Task goal: Please reproduce the records below exactly, omitting any pictures they contain.

Data:
====
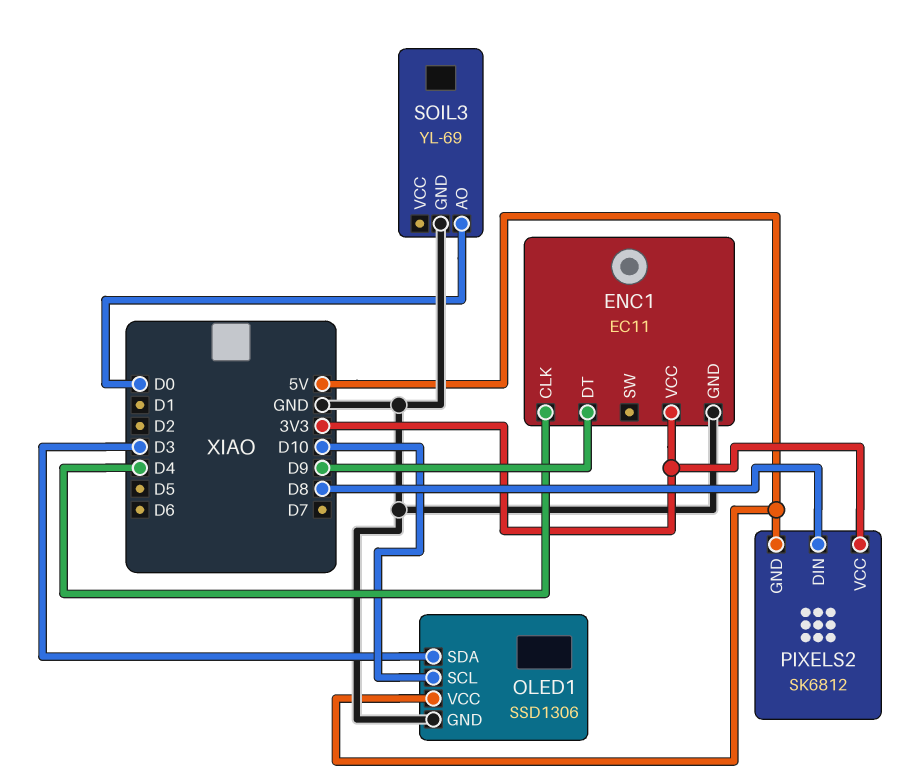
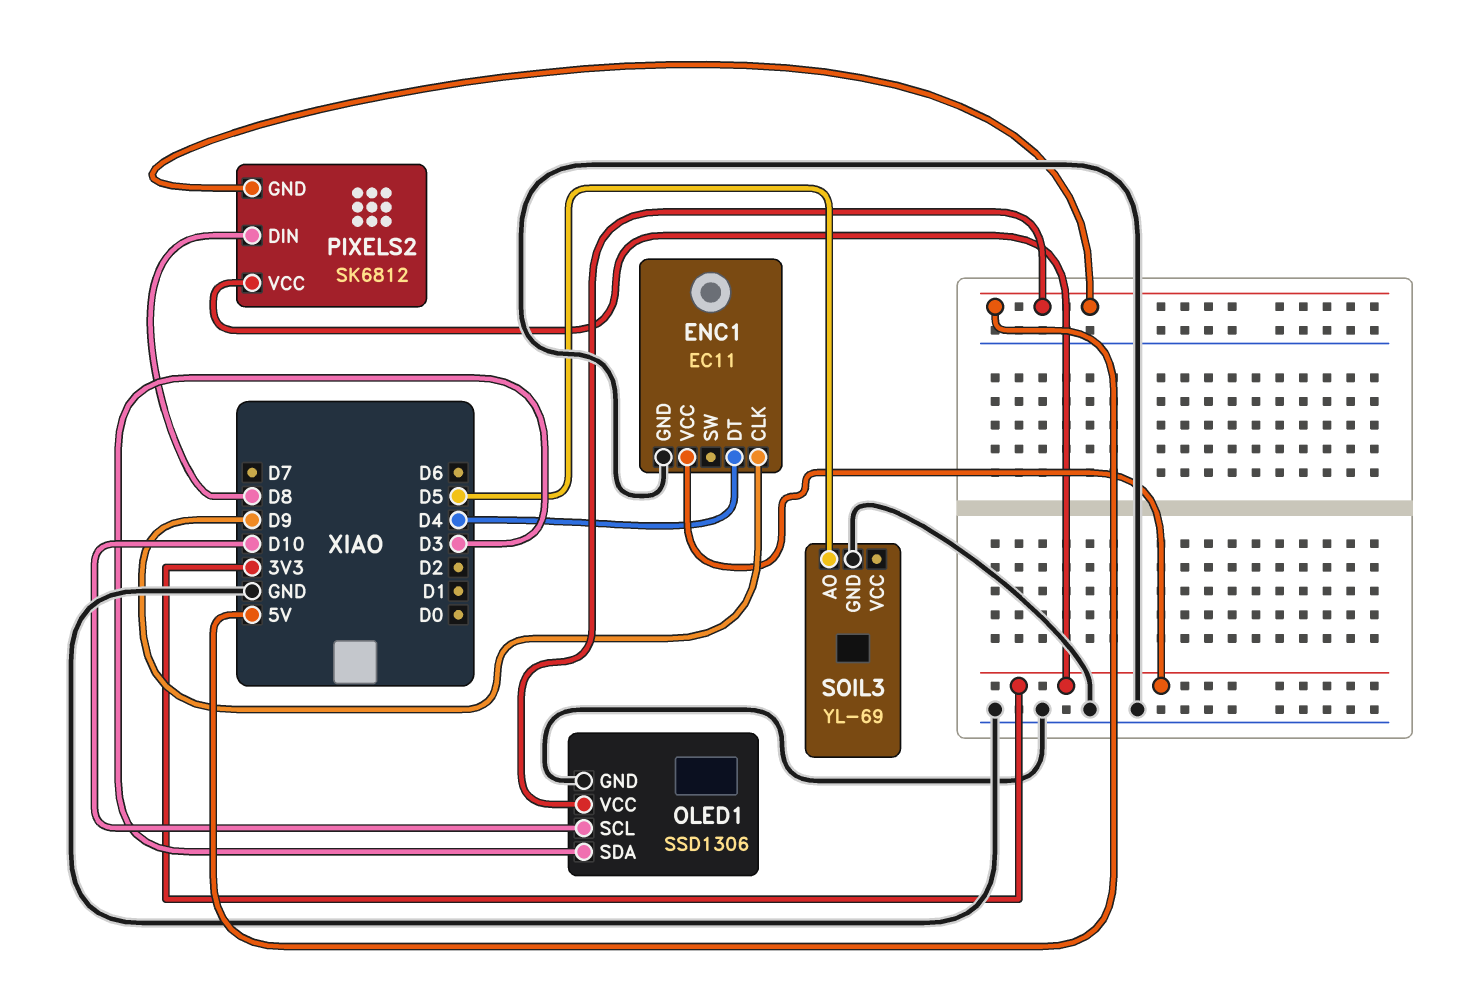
ENC1 pin CLK: D4 -> D9
ENC1 pin DT: D9 -> D4
SOIL3 pin AO: D0 -> D5

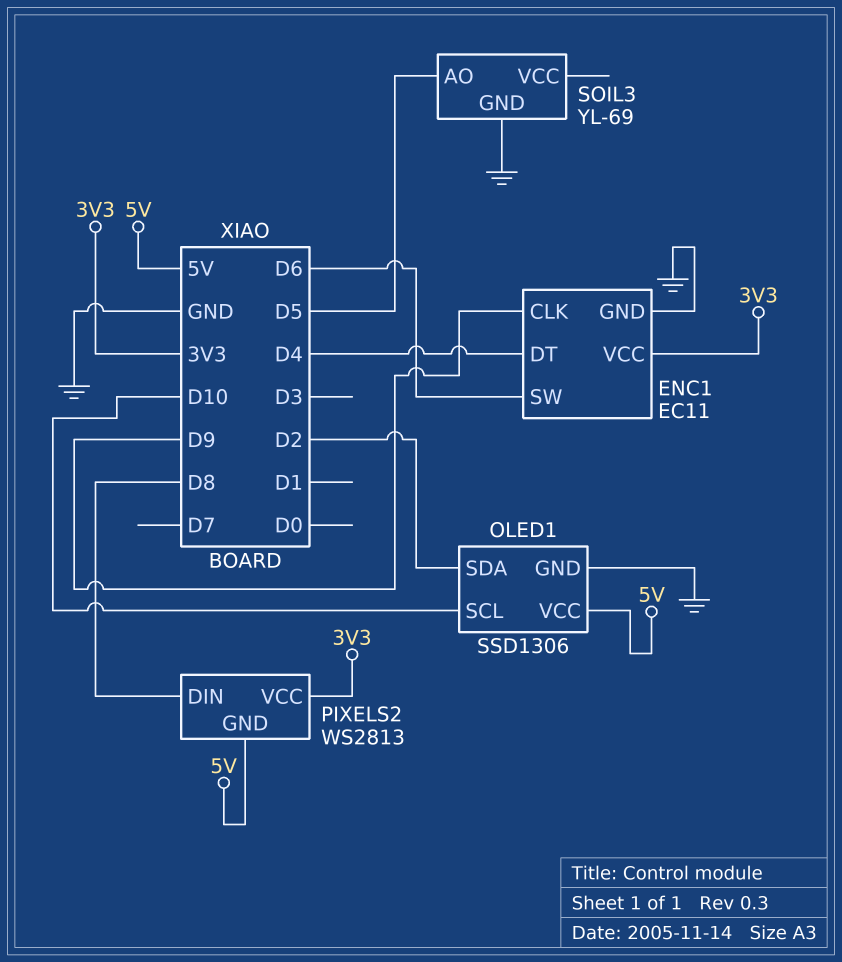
ENC1 pin SW: none -> D6
OLED1 pin SDA: D3 -> D2
PIXELS2: SK6812 -> WS2813

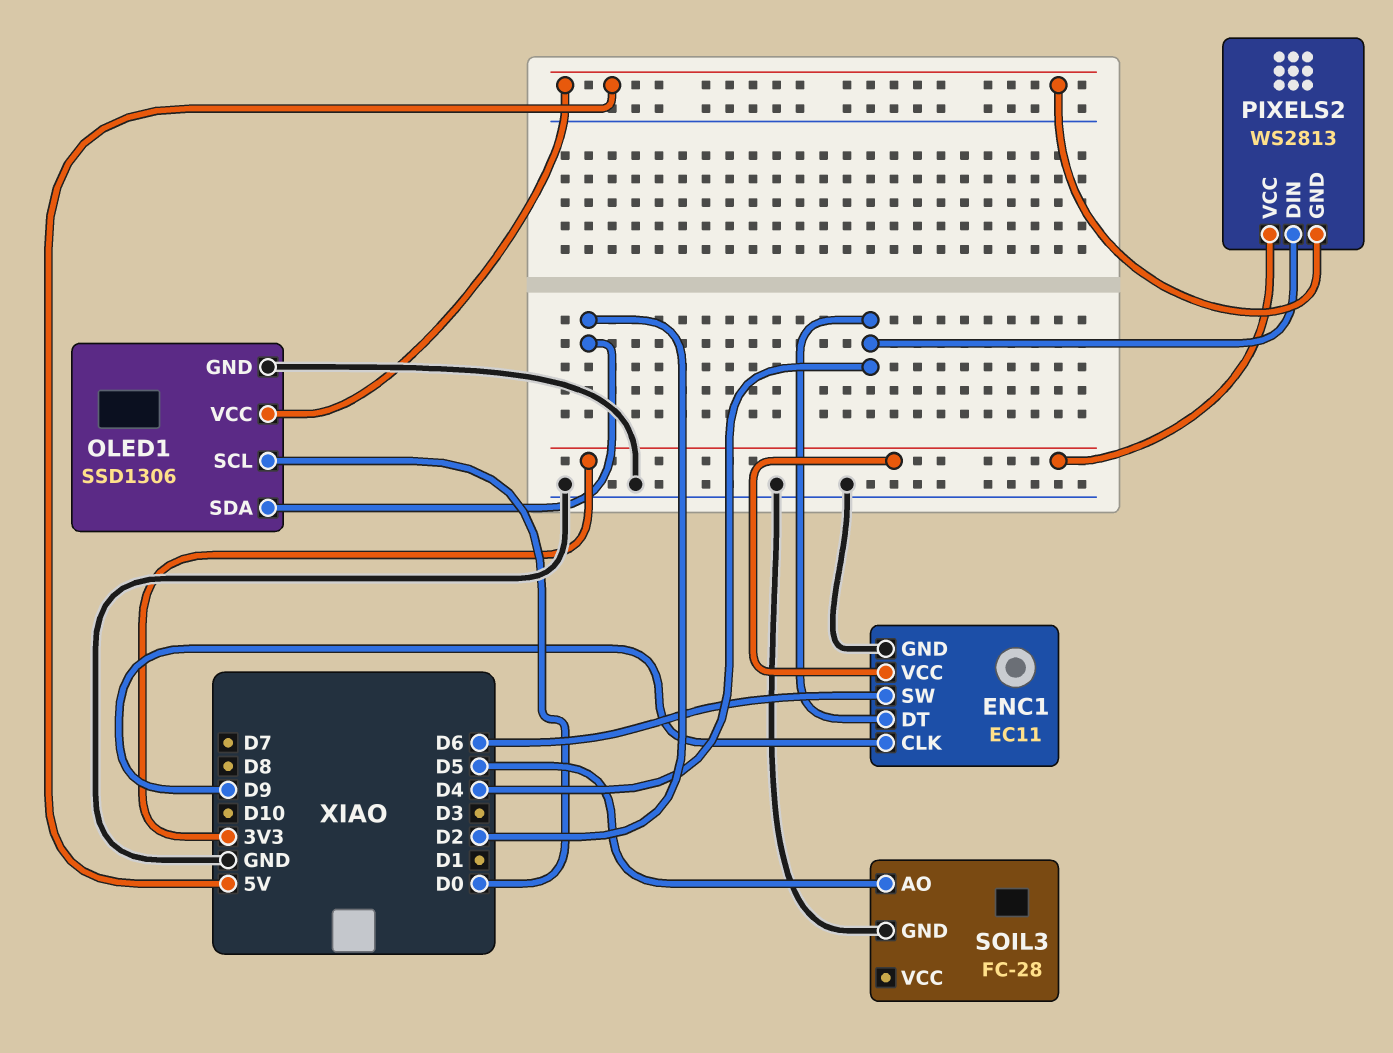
OLED1 pin SCL: D10 -> D0
PIXELS2 pin DIN: D8 -> D4
SOIL3: YL-69 -> FC-28

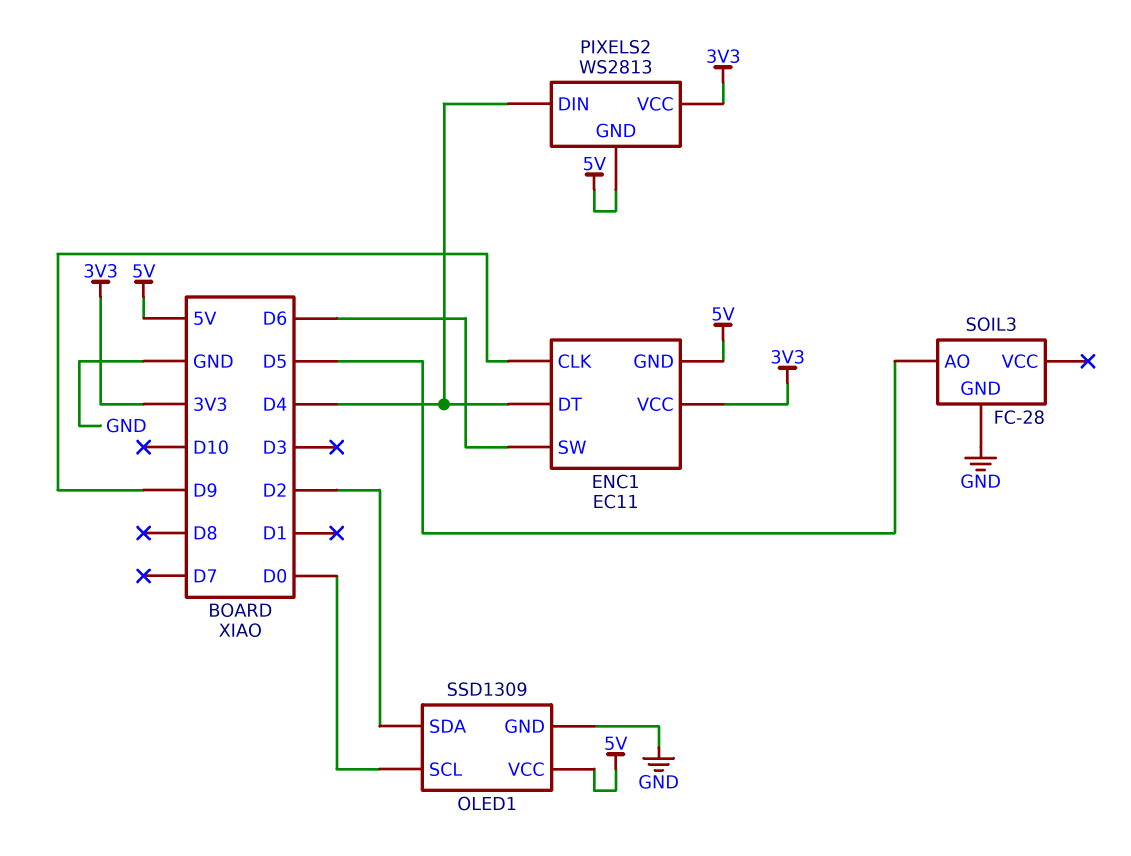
ENC1 pin GND: GND -> 5V
OLED1: SSD1306 -> SSD1309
====
Your solution:
ENC1 pin CLK: D4 -> D9
ENC1 pin DT: D9 -> D4
SOIL3 pin AO: D0 -> D5

ENC1 pin SW: none -> D6
OLED1 pin SDA: D3 -> D2
PIXELS2: SK6812 -> WS2813

OLED1 pin SCL: D10 -> D0
PIXELS2 pin DIN: D8 -> D4
SOIL3: YL-69 -> FC-28

ENC1 pin GND: GND -> 5V
OLED1: SSD1306 -> SSD1309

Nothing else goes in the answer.